Required work:
Whenever a line in the entries includes the word "purple", copy that line out.
[Start of Attachment]
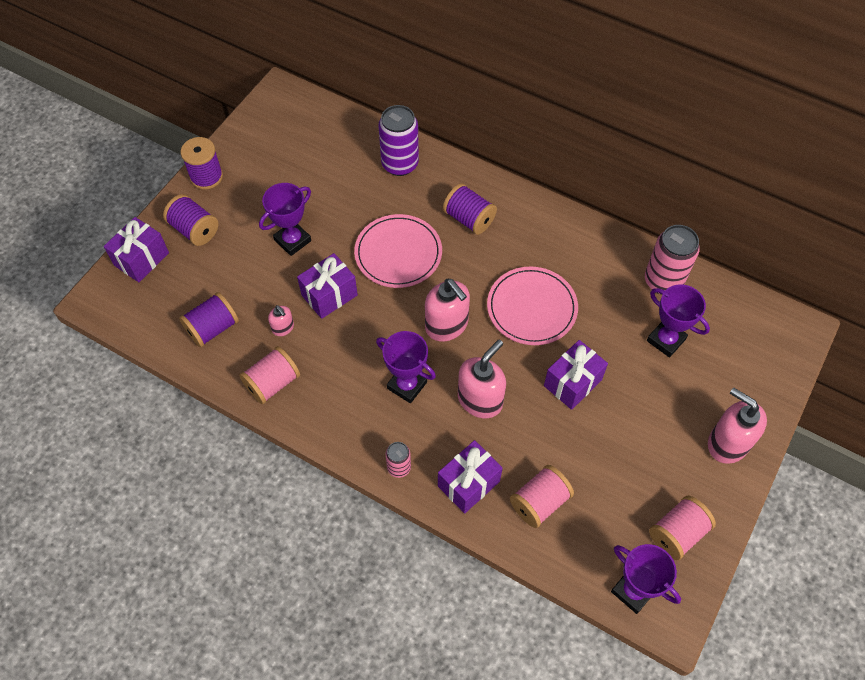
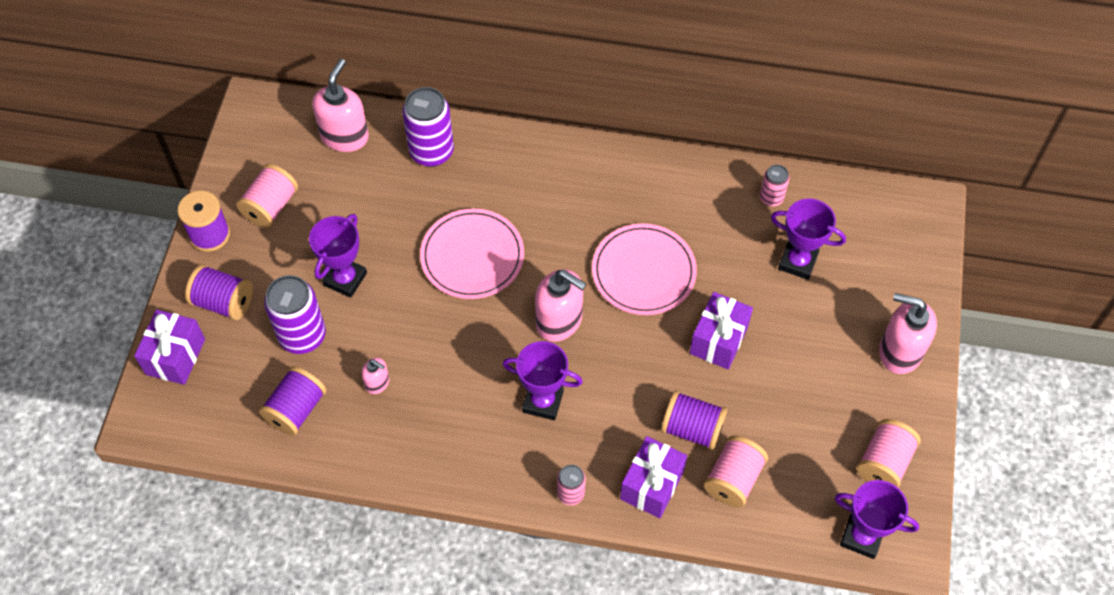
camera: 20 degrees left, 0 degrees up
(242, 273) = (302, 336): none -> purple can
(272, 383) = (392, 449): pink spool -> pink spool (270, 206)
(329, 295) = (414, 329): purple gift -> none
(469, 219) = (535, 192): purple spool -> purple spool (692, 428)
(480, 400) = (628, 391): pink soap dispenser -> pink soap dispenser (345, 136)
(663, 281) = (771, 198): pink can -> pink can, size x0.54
[End of Attachment]
Solution to this task:
(242, 273) = (302, 336): none -> purple can
(329, 295) = (414, 329): purple gift -> none
(469, 219) = (535, 192): purple spool -> purple spool (692, 428)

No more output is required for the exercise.